===== MATERIAL FOR THIS TASK

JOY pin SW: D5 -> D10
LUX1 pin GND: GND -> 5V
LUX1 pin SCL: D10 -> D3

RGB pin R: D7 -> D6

==========
===== MATERIAL FOR THIS TASK

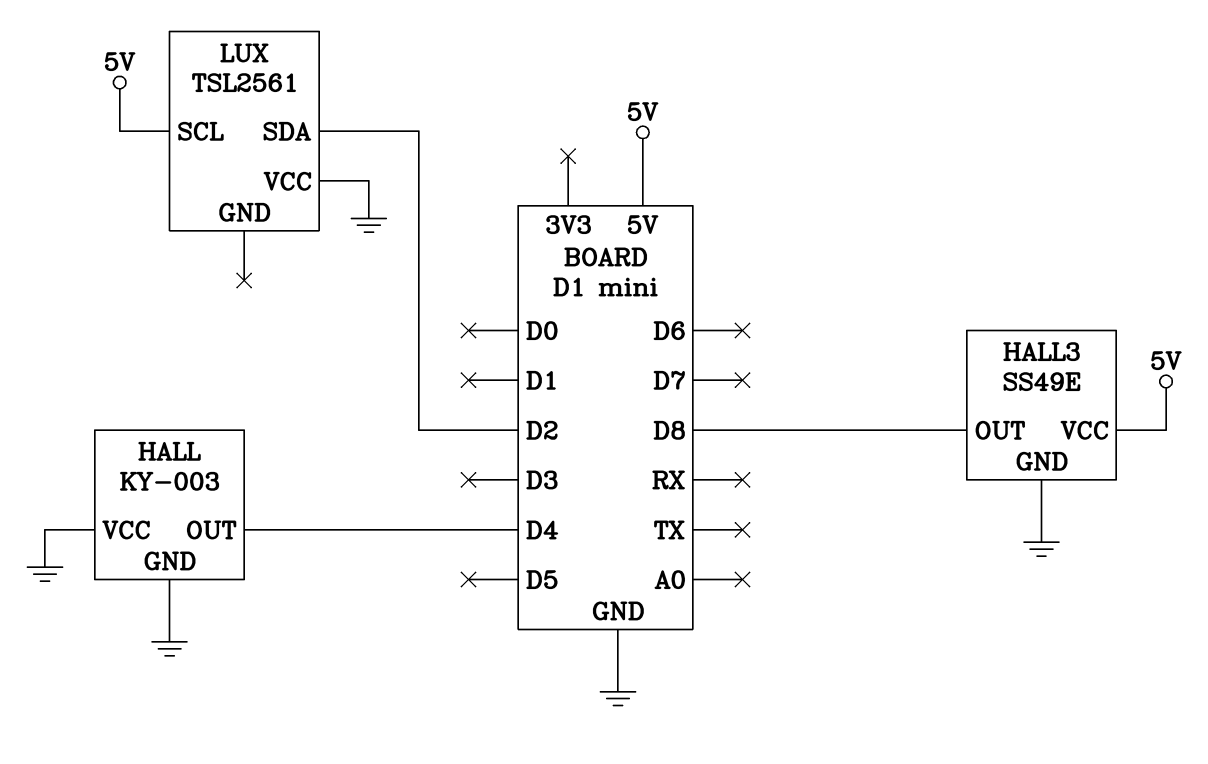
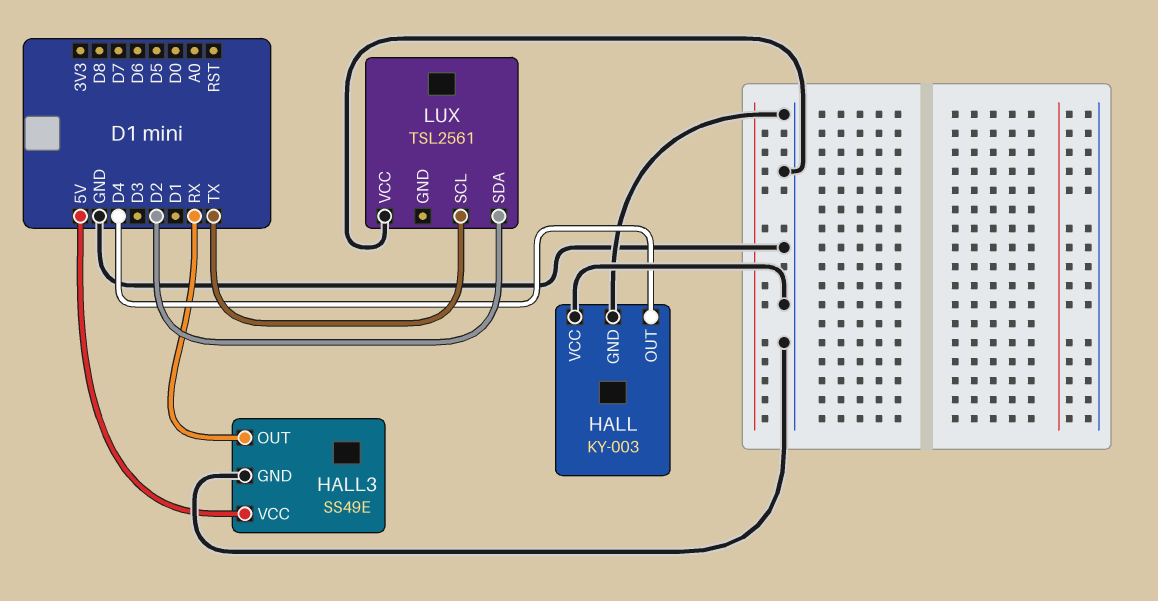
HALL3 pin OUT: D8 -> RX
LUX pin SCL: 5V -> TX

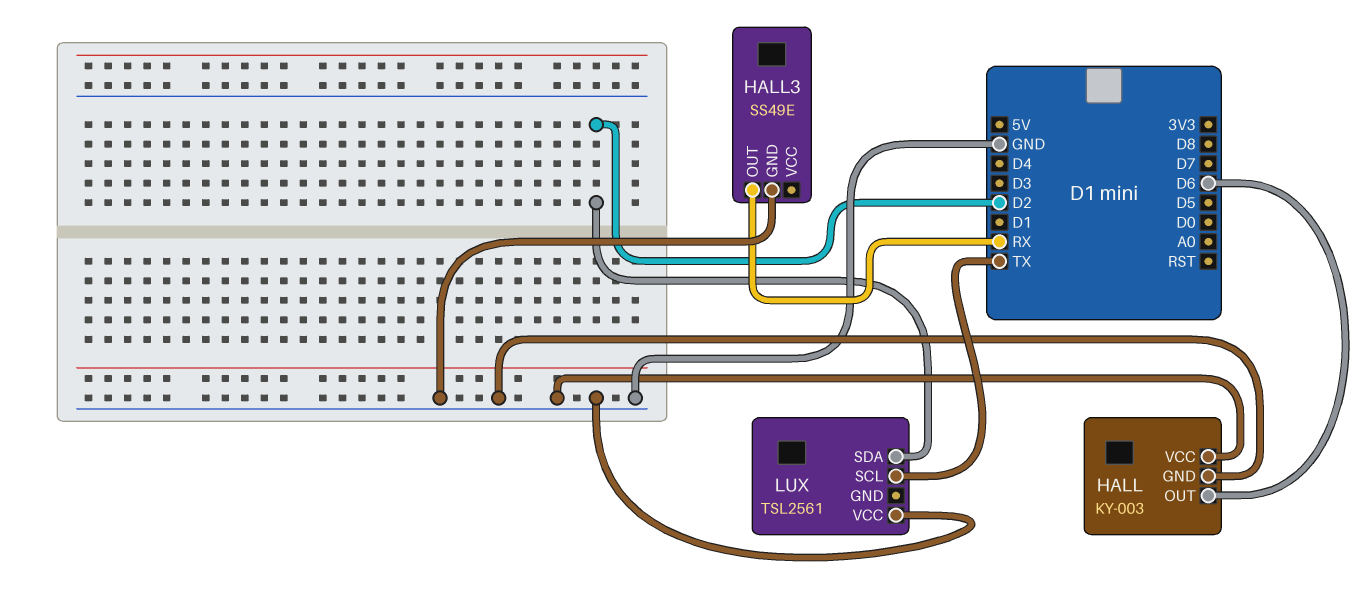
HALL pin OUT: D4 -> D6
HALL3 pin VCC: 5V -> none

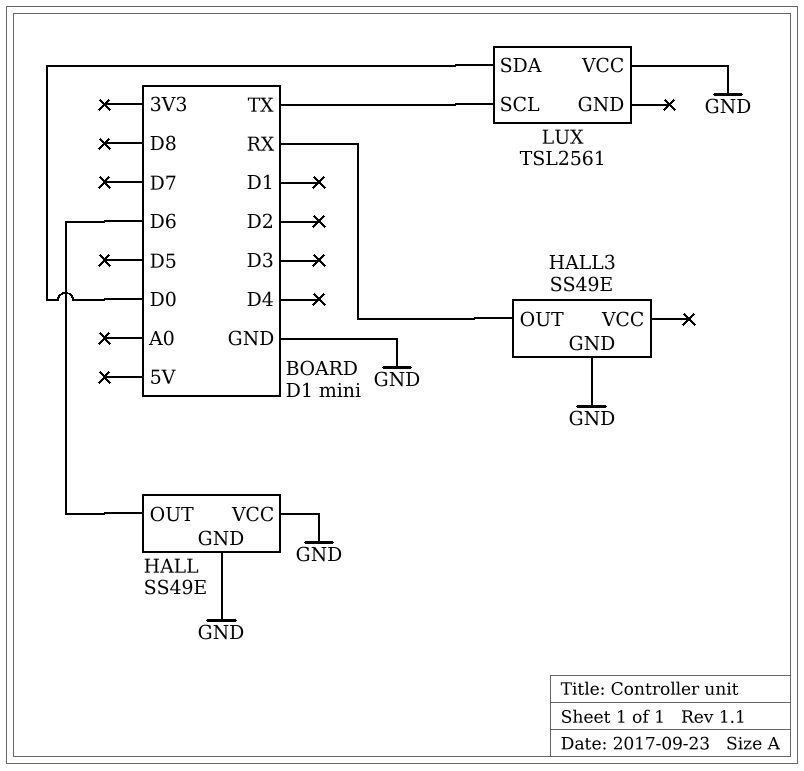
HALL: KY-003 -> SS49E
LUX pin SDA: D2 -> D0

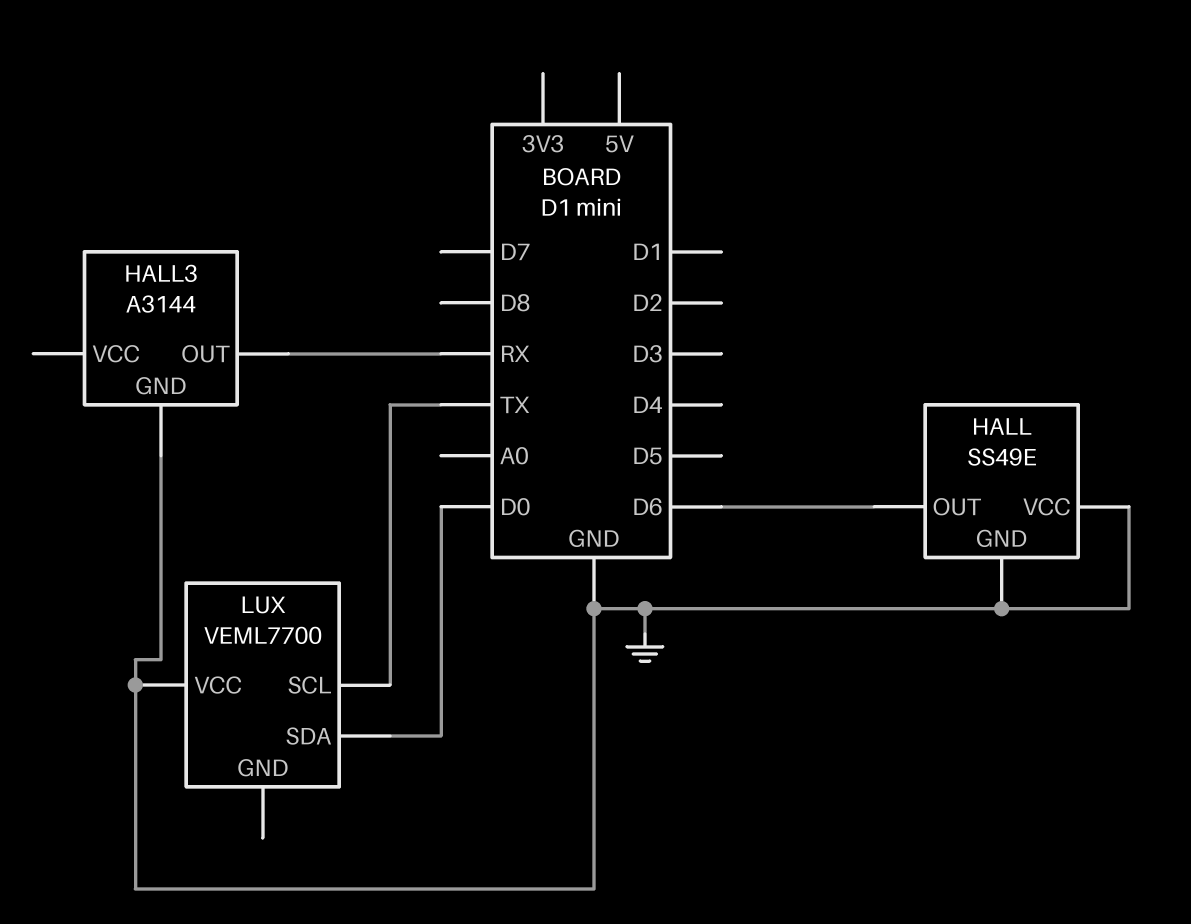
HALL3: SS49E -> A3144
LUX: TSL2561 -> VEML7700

==========

YOUR GOAL: Copy the lines of the data above exactly as written, beginning with the line containing "LUX1 pin GND: GND -> 5V" and ending with the line containing "RGB pin R: D7 -> D6", and leave out all other lines.

EXERCISE ANSWER:
LUX1 pin GND: GND -> 5V
LUX1 pin SCL: D10 -> D3

RGB pin R: D7 -> D6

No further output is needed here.